Reproduce, without alteration, every line of the data; exclude the images.

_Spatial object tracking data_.
######

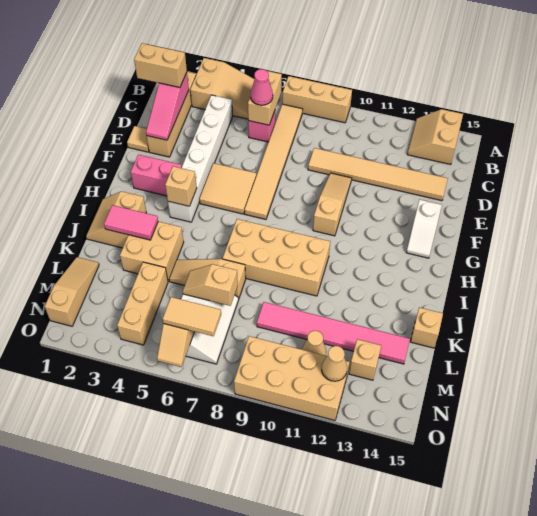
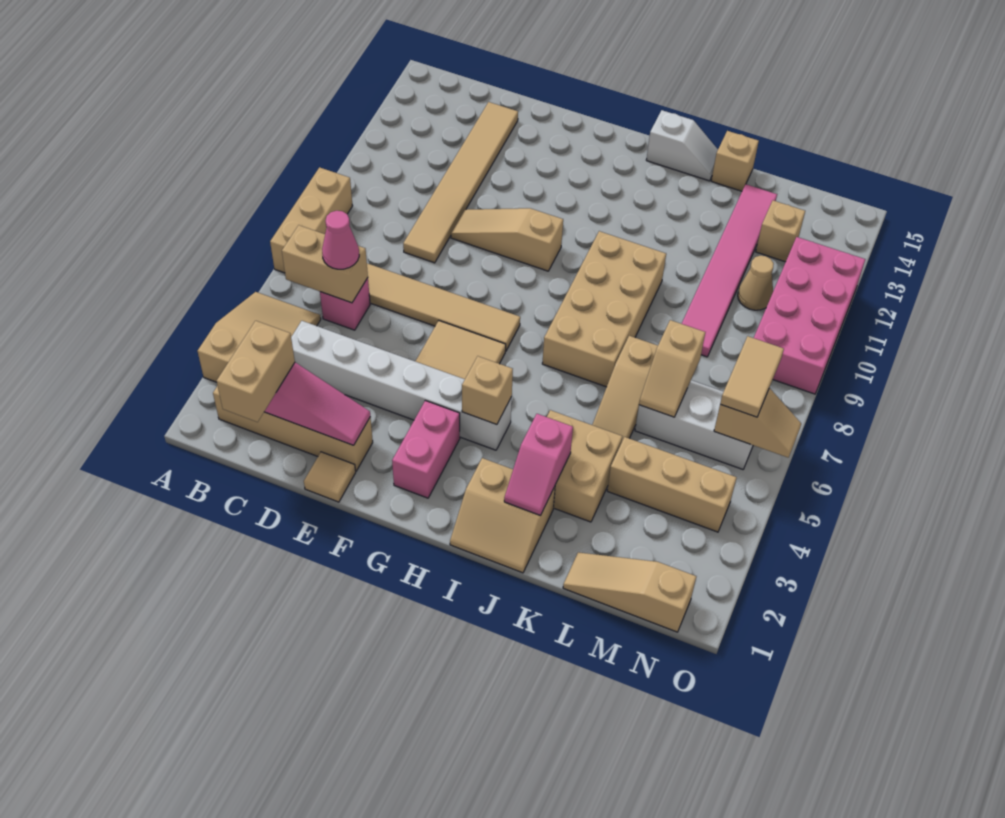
tan slope A13:B14 level 1 top 14 -> none
white slope F14:G14 level 1 top F -> white slope I15:J15 level 1 top I
pink tile J2:J3 level 2 -> pink slope J2:J3 level 2 top 3
tan brick N9:O12 level 1 -> pink brick N9:O12 level 1
tan cone N12 level 2 -> none

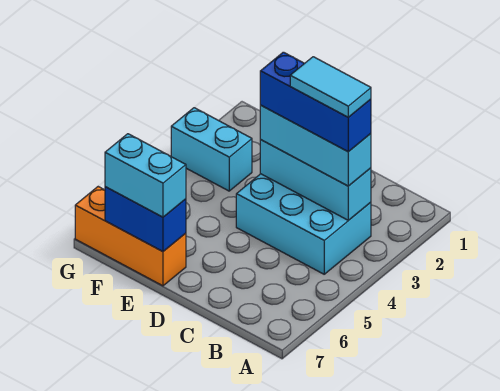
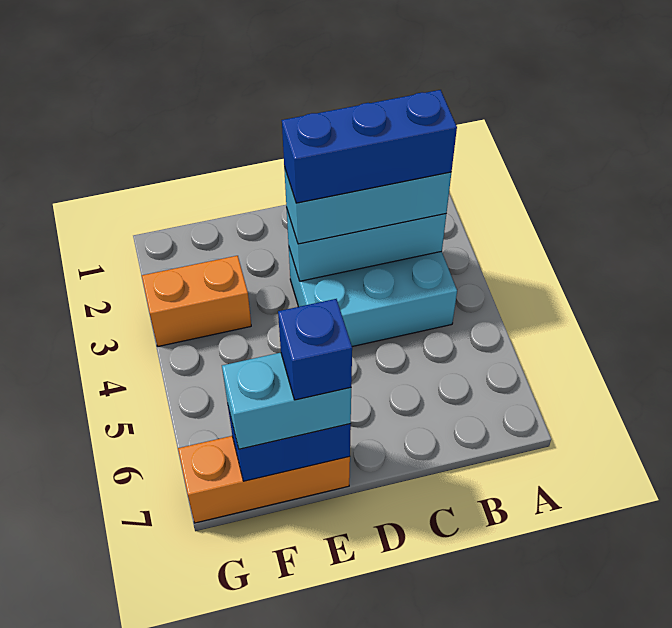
cyan tile B3:C3 level 5 -> none
none -> blue brick E7 level 4
cyan brick F3:G3 level 1 -> orange brick F3:G3 level 1

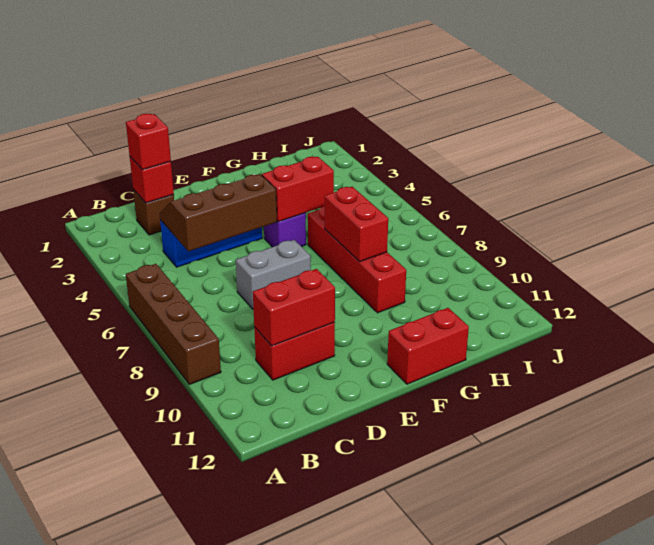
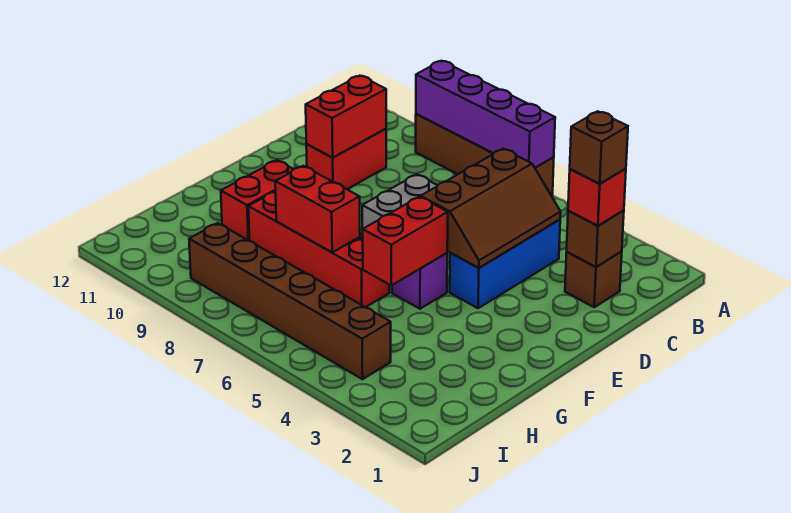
none -> purple brick A6:A9 level 2
red brick C2 level 2 -> brown brick C2 level 2
none -> brown brick C2 level 4
red brick F12:G12 level 1 -> red brick F10:G10 level 1
none -> brown brick I4:I9 level 1

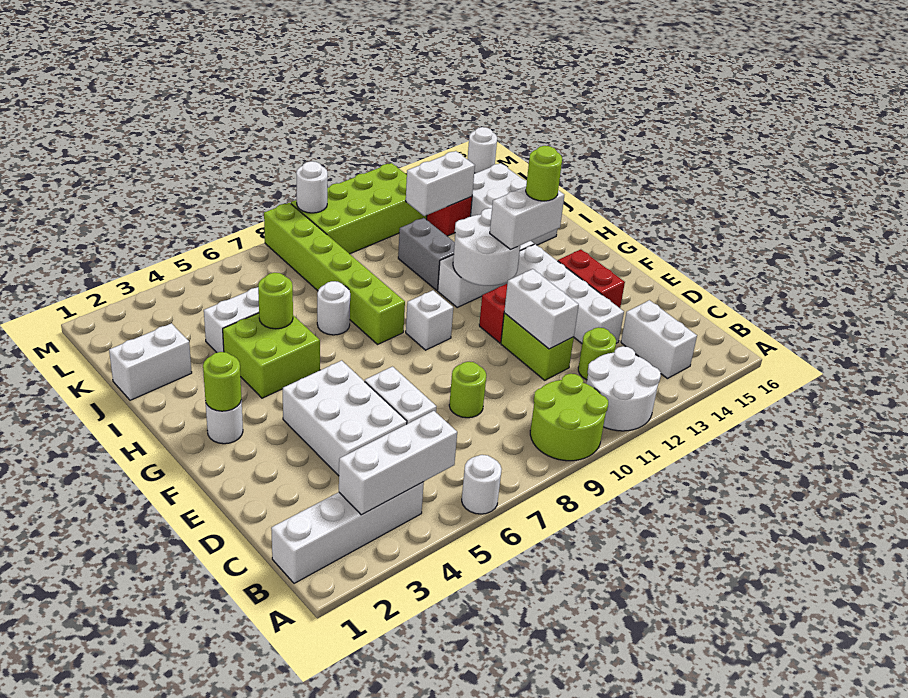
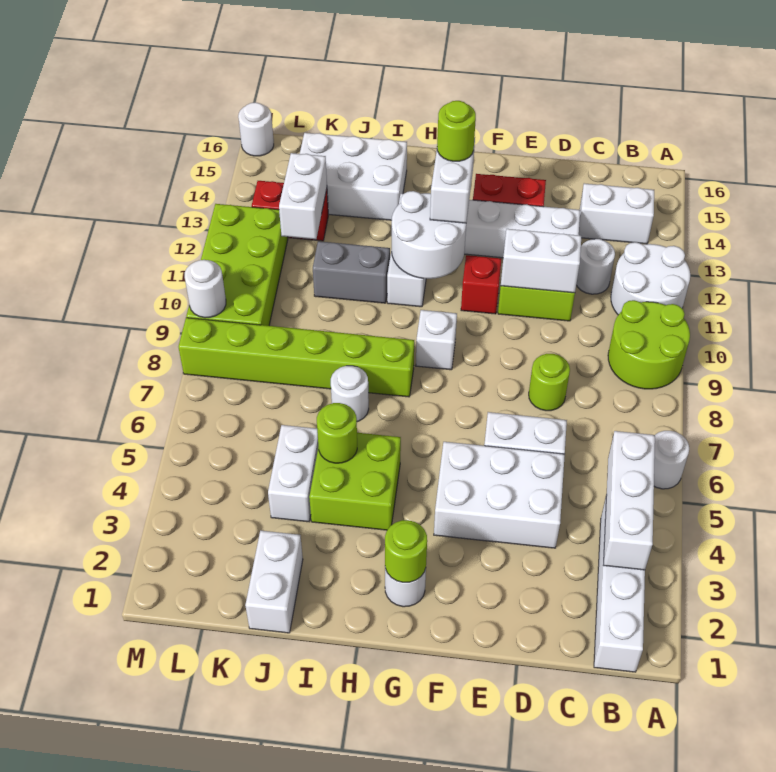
lime round brick C12 level 1 -> white round brick C12 level 1

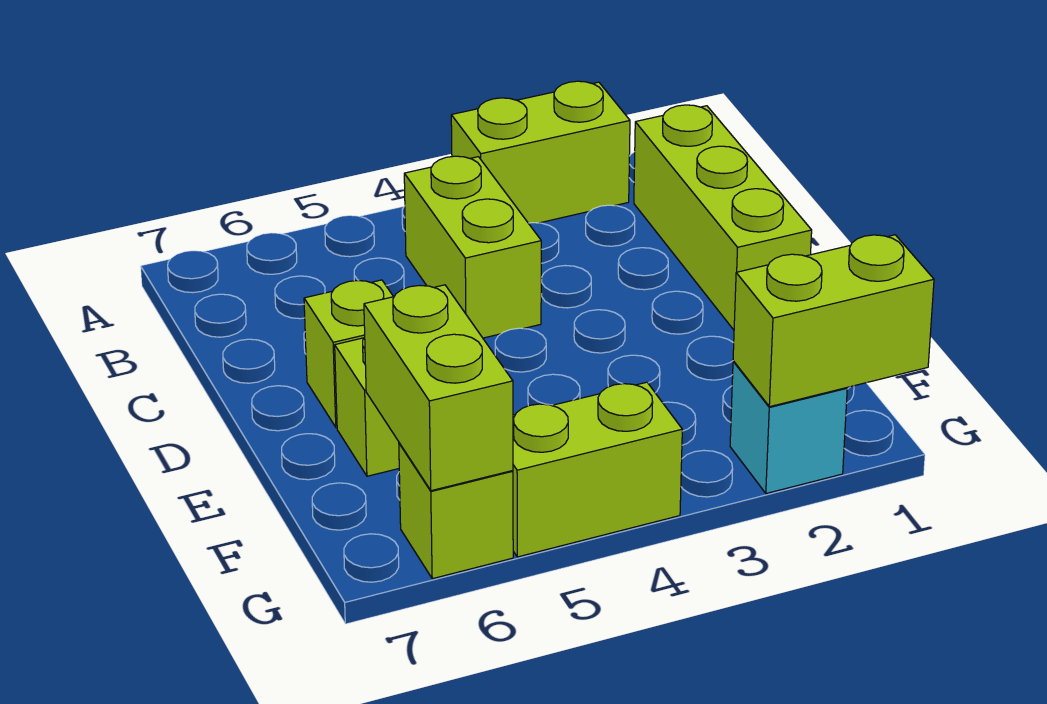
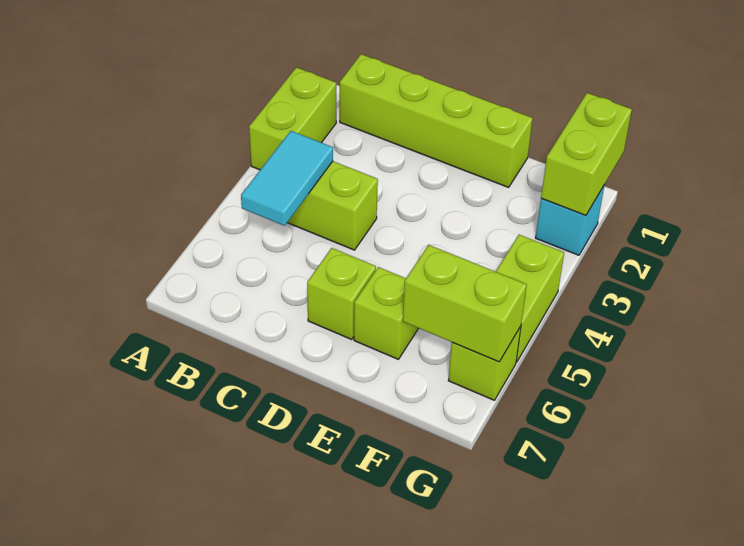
lime brick B1:D1 level 1 -> lime brick B1:E1 level 1
none -> cyan tile B4:B5 level 2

######

_ANSWER_.
tan slope A13:B14 level 1 top 14 -> none
white slope F14:G14 level 1 top F -> white slope I15:J15 level 1 top I
pink tile J2:J3 level 2 -> pink slope J2:J3 level 2 top 3
tan brick N9:O12 level 1 -> pink brick N9:O12 level 1
tan cone N12 level 2 -> none

cyan tile B3:C3 level 5 -> none
none -> blue brick E7 level 4
cyan brick F3:G3 level 1 -> orange brick F3:G3 level 1

none -> purple brick A6:A9 level 2
red brick C2 level 2 -> brown brick C2 level 2
none -> brown brick C2 level 4
red brick F12:G12 level 1 -> red brick F10:G10 level 1
none -> brown brick I4:I9 level 1

lime round brick C12 level 1 -> white round brick C12 level 1

lime brick B1:D1 level 1 -> lime brick B1:E1 level 1
none -> cyan tile B4:B5 level 2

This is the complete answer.